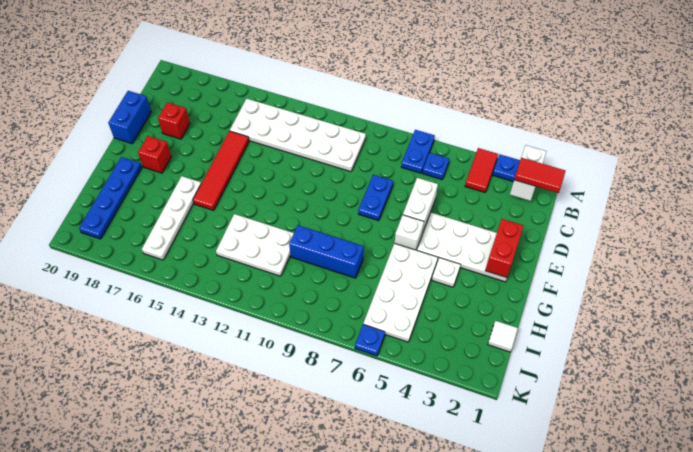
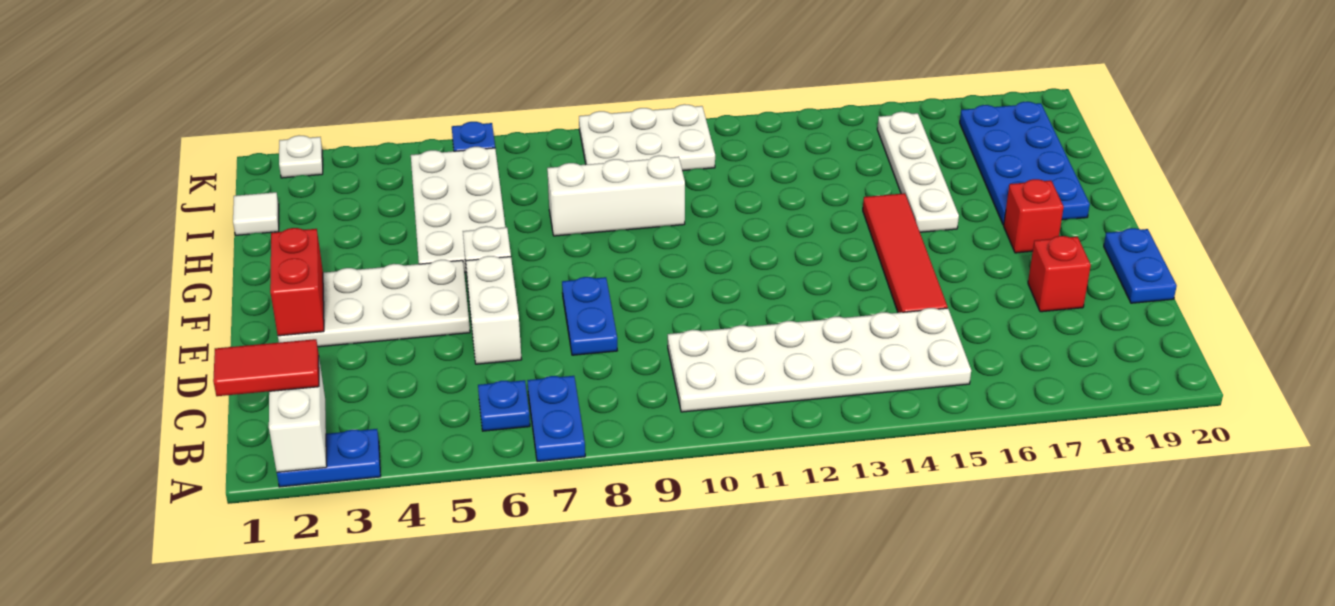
red tile A4:B4 level 1 -> none
blue brick D20:E20 level 1 -> blue plate D20:E20 level 1
white plate G4 level 1 -> white plate K2 level 1
blue plate G19:J19 level 1 -> blue plate G18:J19 level 1
blue brick H8:H10 level 1 -> white brick H8:H10 level 1
white plate H11:I13 level 1 -> white plate J9:K11 level 1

+ + +

→ **Task details**: Within this material, how many lines include the word "blue"? State only the number.

→ **Reply**: 3